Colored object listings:
=======
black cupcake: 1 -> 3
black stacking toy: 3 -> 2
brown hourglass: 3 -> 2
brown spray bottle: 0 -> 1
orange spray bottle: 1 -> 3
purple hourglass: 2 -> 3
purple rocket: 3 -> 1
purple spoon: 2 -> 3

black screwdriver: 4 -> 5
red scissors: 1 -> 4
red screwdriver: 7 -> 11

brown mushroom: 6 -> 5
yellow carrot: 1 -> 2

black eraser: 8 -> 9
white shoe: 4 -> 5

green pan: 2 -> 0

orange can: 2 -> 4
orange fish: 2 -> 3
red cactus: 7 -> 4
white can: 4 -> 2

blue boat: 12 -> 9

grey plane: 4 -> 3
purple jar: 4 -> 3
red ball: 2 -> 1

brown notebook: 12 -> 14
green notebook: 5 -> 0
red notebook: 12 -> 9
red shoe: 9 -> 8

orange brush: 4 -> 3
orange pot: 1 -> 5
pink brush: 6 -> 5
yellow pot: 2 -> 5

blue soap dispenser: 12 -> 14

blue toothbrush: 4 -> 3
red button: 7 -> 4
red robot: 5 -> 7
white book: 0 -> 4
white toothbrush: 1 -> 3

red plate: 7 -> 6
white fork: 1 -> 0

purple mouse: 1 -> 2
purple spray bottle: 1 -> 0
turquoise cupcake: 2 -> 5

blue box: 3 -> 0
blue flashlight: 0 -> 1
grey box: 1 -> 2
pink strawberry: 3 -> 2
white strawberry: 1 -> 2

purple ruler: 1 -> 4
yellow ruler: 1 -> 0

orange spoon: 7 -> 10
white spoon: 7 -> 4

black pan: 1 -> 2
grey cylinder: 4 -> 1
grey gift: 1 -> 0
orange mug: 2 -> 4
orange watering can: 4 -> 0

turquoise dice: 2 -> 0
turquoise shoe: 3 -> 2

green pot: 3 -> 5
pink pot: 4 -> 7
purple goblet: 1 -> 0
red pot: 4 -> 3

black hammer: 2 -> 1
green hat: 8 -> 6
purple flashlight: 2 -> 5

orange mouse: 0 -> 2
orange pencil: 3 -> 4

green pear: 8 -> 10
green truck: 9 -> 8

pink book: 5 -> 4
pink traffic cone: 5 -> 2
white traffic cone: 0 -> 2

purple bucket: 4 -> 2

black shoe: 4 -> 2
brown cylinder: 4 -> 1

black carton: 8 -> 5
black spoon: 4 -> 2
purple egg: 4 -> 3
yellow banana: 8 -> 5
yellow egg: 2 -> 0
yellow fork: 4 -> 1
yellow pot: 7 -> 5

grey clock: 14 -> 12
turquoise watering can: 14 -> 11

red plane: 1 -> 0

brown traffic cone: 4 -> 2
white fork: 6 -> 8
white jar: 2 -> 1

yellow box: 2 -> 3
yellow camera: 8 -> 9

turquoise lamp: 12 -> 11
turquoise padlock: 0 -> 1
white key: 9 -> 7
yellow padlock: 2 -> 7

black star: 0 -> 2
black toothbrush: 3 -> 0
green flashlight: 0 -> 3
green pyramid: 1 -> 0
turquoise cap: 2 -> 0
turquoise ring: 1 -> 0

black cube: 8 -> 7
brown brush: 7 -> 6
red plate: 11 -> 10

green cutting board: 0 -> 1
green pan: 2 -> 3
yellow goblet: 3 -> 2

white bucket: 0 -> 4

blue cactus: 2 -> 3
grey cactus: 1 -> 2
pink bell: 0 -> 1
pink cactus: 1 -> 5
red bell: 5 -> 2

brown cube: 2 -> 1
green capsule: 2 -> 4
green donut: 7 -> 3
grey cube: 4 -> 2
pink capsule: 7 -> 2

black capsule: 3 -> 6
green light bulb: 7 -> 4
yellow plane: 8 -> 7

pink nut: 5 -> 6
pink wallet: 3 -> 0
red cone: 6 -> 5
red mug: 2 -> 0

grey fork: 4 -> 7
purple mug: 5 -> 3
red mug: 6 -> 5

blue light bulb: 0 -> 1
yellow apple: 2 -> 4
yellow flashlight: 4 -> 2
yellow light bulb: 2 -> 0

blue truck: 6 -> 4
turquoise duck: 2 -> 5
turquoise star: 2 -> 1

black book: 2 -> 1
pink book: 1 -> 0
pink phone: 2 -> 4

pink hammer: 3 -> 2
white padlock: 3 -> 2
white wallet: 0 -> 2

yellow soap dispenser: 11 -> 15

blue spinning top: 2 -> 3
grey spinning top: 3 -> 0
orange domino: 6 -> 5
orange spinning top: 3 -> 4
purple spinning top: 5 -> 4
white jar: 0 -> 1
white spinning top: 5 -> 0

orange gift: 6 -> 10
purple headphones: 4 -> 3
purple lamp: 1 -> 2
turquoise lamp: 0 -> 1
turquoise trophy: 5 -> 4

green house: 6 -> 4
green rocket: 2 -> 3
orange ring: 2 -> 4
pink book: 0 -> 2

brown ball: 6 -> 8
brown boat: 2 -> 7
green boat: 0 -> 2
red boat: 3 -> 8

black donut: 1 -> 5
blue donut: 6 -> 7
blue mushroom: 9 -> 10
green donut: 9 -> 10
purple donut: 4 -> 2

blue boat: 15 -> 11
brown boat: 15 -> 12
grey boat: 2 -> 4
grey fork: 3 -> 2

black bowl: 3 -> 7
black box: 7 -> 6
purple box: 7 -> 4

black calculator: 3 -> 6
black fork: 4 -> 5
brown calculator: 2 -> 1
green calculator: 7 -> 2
=======
The problem: What lines above hold the word "cube"? List them all.

Reply to the task:
black cube: 8 -> 7
brown cube: 2 -> 1
grey cube: 4 -> 2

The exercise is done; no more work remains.